*Problem to solve*: For the listing that follows, give again exactly the lines from the one with "freezer: (115, 576)" to the one with "door: (304, 630) -> (221, 163), hinge flipped", including both.
--- START ---
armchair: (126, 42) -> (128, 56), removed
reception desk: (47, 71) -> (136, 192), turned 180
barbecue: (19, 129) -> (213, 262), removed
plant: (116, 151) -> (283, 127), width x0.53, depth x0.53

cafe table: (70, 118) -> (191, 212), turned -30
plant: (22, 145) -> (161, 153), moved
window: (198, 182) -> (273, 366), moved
--- END ---
--- START ---
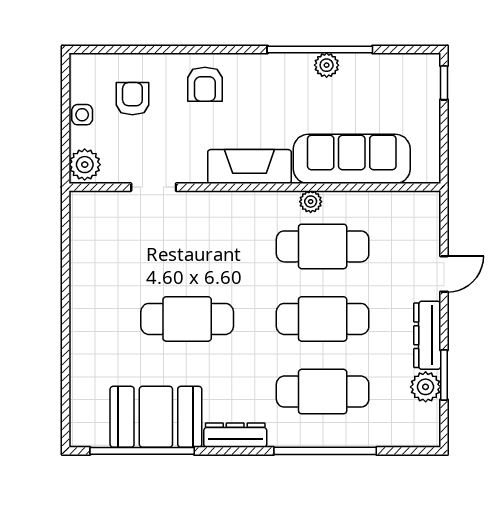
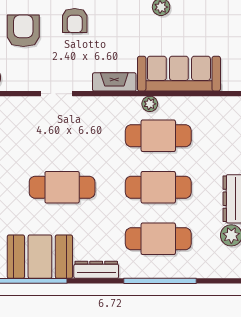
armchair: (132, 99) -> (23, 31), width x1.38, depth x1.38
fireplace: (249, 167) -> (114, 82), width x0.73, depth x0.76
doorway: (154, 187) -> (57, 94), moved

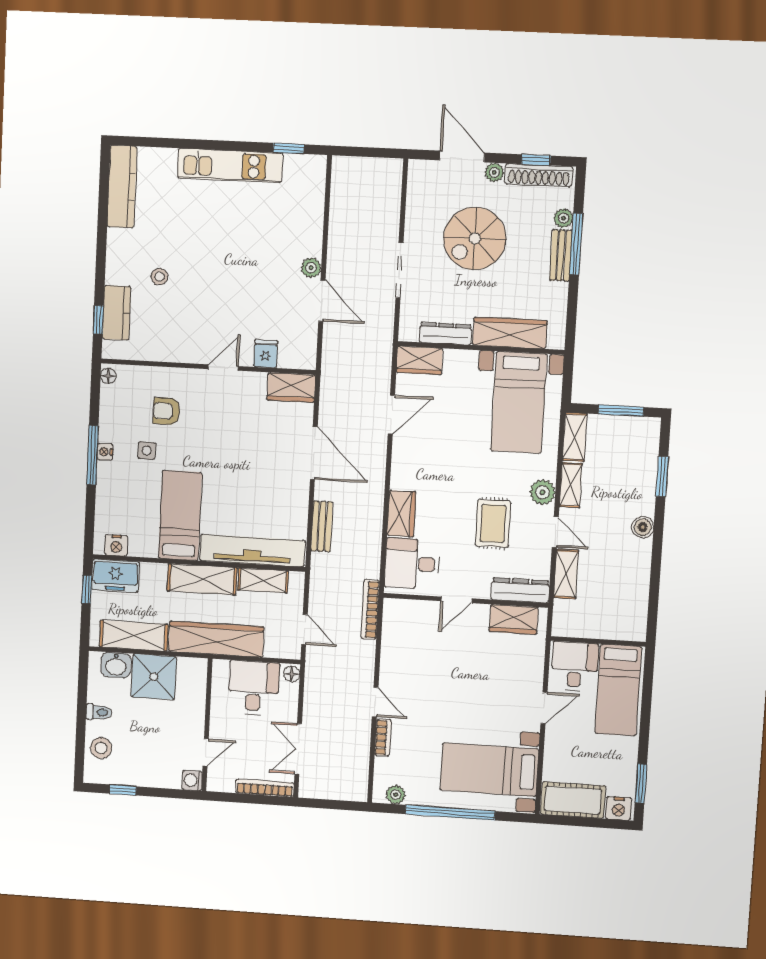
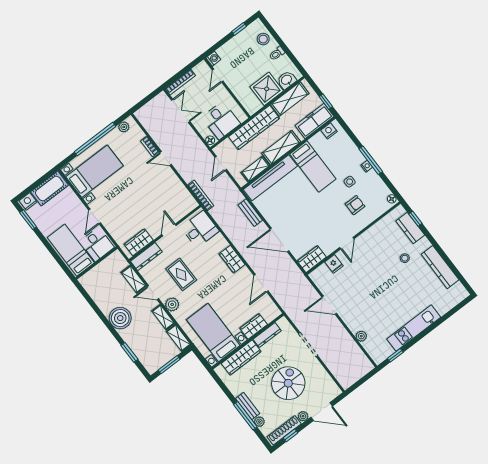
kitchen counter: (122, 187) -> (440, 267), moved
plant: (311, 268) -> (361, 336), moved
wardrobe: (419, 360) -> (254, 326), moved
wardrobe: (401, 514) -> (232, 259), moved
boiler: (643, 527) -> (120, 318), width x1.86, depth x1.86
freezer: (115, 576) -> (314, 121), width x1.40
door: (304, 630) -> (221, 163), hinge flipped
--- END ---
*Solution*:
freezer: (115, 576) -> (314, 121), width x1.40
door: (304, 630) -> (221, 163), hinge flipped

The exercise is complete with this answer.